Reproduce the following material exactly, including every line.

[Contour labeling entries]
◇ ◇ ◇ ◇ ◇

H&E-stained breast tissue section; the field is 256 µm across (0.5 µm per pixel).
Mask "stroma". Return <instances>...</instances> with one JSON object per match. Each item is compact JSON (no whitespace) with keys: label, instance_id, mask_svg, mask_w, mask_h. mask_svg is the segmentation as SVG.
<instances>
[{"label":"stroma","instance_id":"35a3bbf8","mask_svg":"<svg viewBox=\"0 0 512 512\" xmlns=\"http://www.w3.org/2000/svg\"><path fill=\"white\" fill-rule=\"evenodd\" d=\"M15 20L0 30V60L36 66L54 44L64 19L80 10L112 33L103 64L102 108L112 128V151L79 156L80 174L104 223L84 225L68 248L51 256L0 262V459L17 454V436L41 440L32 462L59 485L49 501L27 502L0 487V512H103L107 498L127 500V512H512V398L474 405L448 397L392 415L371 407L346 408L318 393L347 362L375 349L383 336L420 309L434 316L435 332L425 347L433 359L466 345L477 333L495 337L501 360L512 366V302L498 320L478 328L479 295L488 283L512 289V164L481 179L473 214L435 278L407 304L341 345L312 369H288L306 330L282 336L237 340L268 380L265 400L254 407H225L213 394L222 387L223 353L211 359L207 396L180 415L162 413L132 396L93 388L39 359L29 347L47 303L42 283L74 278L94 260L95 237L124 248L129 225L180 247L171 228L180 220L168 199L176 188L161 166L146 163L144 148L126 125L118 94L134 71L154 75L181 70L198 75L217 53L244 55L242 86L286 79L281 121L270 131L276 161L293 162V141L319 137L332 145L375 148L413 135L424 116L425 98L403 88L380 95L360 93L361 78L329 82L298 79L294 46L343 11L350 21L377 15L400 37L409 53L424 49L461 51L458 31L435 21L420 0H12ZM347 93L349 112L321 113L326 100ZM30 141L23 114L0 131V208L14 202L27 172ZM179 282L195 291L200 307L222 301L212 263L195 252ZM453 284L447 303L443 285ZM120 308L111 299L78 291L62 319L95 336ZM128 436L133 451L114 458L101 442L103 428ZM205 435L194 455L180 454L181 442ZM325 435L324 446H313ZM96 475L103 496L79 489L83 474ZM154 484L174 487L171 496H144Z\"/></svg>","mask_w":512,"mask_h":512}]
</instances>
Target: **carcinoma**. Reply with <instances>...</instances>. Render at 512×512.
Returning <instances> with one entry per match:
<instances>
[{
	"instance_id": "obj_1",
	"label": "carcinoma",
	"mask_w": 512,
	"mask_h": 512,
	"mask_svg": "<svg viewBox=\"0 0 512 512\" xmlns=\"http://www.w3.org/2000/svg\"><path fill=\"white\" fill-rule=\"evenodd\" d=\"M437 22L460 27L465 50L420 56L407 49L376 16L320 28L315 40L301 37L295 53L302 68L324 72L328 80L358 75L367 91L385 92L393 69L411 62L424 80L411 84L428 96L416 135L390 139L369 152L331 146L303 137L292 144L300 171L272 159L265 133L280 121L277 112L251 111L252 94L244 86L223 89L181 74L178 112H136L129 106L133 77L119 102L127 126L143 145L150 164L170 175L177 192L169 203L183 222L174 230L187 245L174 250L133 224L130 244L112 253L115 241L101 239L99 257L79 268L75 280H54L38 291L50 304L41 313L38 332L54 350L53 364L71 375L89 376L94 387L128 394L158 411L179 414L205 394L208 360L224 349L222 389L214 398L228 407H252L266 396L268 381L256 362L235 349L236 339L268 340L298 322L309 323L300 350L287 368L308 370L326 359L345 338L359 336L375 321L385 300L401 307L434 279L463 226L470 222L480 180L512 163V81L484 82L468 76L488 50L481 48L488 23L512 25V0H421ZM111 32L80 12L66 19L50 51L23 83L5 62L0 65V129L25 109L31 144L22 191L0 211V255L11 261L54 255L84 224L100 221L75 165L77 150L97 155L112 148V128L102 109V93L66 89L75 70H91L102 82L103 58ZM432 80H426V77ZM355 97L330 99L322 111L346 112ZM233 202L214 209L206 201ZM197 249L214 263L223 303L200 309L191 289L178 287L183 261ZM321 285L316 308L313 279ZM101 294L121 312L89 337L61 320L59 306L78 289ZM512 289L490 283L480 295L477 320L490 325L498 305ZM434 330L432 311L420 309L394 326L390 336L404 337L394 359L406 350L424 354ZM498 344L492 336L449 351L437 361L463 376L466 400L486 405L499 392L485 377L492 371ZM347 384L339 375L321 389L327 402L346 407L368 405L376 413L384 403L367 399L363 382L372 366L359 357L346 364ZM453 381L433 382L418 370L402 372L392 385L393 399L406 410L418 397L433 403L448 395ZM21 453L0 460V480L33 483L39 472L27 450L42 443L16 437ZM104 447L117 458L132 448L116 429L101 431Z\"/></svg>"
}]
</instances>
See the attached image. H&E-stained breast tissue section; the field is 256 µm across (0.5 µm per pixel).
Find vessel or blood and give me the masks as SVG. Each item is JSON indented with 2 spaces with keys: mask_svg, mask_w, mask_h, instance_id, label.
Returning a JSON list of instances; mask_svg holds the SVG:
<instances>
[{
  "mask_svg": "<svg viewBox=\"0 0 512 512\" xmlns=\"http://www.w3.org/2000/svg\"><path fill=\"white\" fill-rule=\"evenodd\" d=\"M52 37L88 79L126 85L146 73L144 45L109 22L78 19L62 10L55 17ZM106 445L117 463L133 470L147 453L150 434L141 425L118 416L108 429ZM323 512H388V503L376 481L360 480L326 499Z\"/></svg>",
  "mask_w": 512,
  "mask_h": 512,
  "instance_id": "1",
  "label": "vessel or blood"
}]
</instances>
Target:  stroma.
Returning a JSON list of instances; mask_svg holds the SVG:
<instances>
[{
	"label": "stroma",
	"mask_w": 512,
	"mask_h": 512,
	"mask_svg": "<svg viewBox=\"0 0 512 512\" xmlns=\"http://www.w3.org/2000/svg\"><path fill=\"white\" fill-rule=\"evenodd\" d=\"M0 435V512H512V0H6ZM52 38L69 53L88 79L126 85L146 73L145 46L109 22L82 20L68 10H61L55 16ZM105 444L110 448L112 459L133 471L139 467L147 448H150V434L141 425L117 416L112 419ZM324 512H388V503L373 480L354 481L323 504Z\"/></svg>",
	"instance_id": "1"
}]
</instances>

◇ ◇ ◇ ◇ ◇

- **Output of the task**
H&E-stained breast tissue section; the field is 256 µm across (0.5 µm per pixel).
Mask "stroma". Return <instances>...</instances> with one JSON object per match. Each item is compact JSON (no whitespace) with keys: label, instance_id, mask_svg, mask_w, mask_h. mask_svg is the segmentation as SVG.
<instances>
[{"label":"stroma","instance_id":"35a3bbf8","mask_svg":"<svg viewBox=\"0 0 512 512\" xmlns=\"http://www.w3.org/2000/svg\"><path fill=\"white\" fill-rule=\"evenodd\" d=\"M15 20L0 30V60L36 66L54 44L64 19L80 10L112 33L103 64L102 108L112 128V151L79 156L80 174L104 223L84 225L68 248L51 256L0 262V459L17 454V436L41 440L32 462L59 485L49 501L27 502L0 487V512H103L107 498L127 500V512H512V398L474 405L448 397L392 415L371 407L346 408L318 393L347 362L375 349L383 336L420 309L434 316L435 332L425 347L433 359L466 345L477 333L495 337L501 360L512 366V302L498 320L478 328L479 295L488 283L512 289V164L481 179L473 214L435 278L407 304L341 345L312 369H288L306 330L282 336L237 340L268 380L265 400L254 407H225L213 394L222 387L223 353L211 359L207 396L180 415L162 413L132 396L93 388L39 359L29 347L47 303L42 283L74 278L94 260L95 237L124 248L129 225L180 247L171 228L180 220L168 199L176 188L161 166L146 163L144 148L126 125L118 94L134 71L154 75L181 70L198 75L217 53L244 55L242 86L286 79L281 121L270 131L276 161L293 162V141L319 137L332 145L375 148L413 135L424 116L425 98L403 88L380 95L360 93L361 78L329 82L298 79L294 46L343 11L350 21L377 15L400 37L409 53L424 49L461 51L458 31L435 21L420 0H12ZM347 93L349 112L321 113L326 100ZM30 141L23 114L0 131V208L14 202L27 172ZM179 282L195 291L200 307L222 301L212 263L195 252ZM453 284L447 303L443 285ZM120 308L111 299L78 291L62 319L95 336ZM128 436L133 451L114 458L101 442L103 428ZM205 435L194 455L180 454L181 442ZM325 435L324 446H313ZM96 475L103 496L79 489L83 474ZM154 484L174 487L171 496H144Z\"/></svg>","mask_w":512,"mask_h":512}]
</instances>
Target: **carcinoma**. Reply with <instances>...</instances>. Render at 512×512.
Returning <instances> with one entry per match:
<instances>
[{
	"instance_id": "obj_1",
	"label": "carcinoma",
	"mask_w": 512,
	"mask_h": 512,
	"mask_svg": "<svg viewBox=\"0 0 512 512\" xmlns=\"http://www.w3.org/2000/svg\"><path fill=\"white\" fill-rule=\"evenodd\" d=\"M437 22L460 27L465 50L420 56L407 49L376 16L320 28L315 40L301 37L295 53L302 68L324 72L328 80L358 75L367 91L385 92L393 69L411 62L424 80L411 84L428 96L416 135L390 139L369 152L331 146L303 137L292 144L300 171L272 159L265 133L280 121L277 112L251 111L252 94L244 86L223 89L181 74L178 112H136L129 106L133 77L119 102L127 126L143 145L150 164L170 175L177 192L169 203L183 222L174 230L187 245L174 250L133 224L130 244L112 253L115 241L101 239L99 257L79 268L75 280H54L38 291L50 304L41 313L38 332L54 350L53 364L71 375L89 376L94 387L128 394L158 411L179 414L205 394L208 360L224 349L222 389L214 398L228 407H252L266 396L268 381L256 362L235 349L236 339L268 340L298 322L309 323L300 350L287 368L308 370L326 359L345 338L359 336L375 321L385 300L401 307L434 279L463 226L470 222L480 180L512 163V81L484 82L468 76L488 50L481 48L488 23L512 25V0H421ZM111 32L80 12L66 19L50 51L23 83L5 62L0 65V129L25 109L31 144L22 191L0 211V255L11 261L54 255L84 224L100 221L75 165L77 150L97 155L112 148V128L102 109V93L66 89L75 70H91L102 82L103 58ZM432 80H426V77ZM355 97L330 99L322 111L346 112ZM233 202L214 209L206 201ZM197 249L214 263L223 303L200 309L191 289L178 287L183 261ZM321 285L316 308L313 279ZM101 294L121 312L89 337L61 320L59 306L78 289ZM512 289L490 283L480 295L477 320L490 325L498 305ZM434 330L432 311L420 309L394 326L390 336L404 337L394 359L406 350L424 354ZM498 344L492 336L449 351L437 361L463 376L466 400L486 405L499 392L485 377L492 371ZM347 384L339 375L321 389L327 402L346 407L368 405L376 413L384 403L367 399L363 382L372 366L359 357L346 364ZM453 381L433 382L418 370L402 372L392 385L393 399L406 410L418 397L433 403L448 395ZM21 453L0 460V480L33 483L39 472L27 450L42 443L16 437ZM104 447L117 458L132 448L116 429L101 431Z\"/></svg>"
}]
</instances>
See the attached image. H&E-stained breast tissue section; the field is 256 µm across (0.5 µm per pixel).
Find vessel or blood and give me the masks as SVG. Each item is JSON indented with 2 spaces with keys: mask_svg, mask_w, mask_h, instance_id, label.
Returning a JSON list of instances; mask_svg holds the SVG:
<instances>
[{
  "mask_svg": "<svg viewBox=\"0 0 512 512\" xmlns=\"http://www.w3.org/2000/svg\"><path fill=\"white\" fill-rule=\"evenodd\" d=\"M52 37L88 79L126 85L146 73L144 45L109 22L78 19L62 10L55 17ZM106 445L117 463L133 470L147 453L150 434L141 425L118 416L108 429ZM323 512H388V503L376 481L360 480L326 499Z\"/></svg>",
  "mask_w": 512,
  "mask_h": 512,
  "instance_id": "1",
  "label": "vessel or blood"
}]
</instances>
Target:  stroma.
Returning a JSON list of instances; mask_svg holds the SVG:
<instances>
[{
	"label": "stroma",
	"mask_w": 512,
	"mask_h": 512,
	"mask_svg": "<svg viewBox=\"0 0 512 512\" xmlns=\"http://www.w3.org/2000/svg\"><path fill=\"white\" fill-rule=\"evenodd\" d=\"M0 435V512H512V0H6ZM52 38L69 53L88 79L126 85L146 73L145 46L109 22L82 20L68 10H61L55 16ZM105 444L110 448L112 459L133 471L139 467L147 448H150V434L141 425L117 416L112 419ZM324 512H388V503L373 480L354 481L323 504Z\"/></svg>",
	"instance_id": "1"
}]
</instances>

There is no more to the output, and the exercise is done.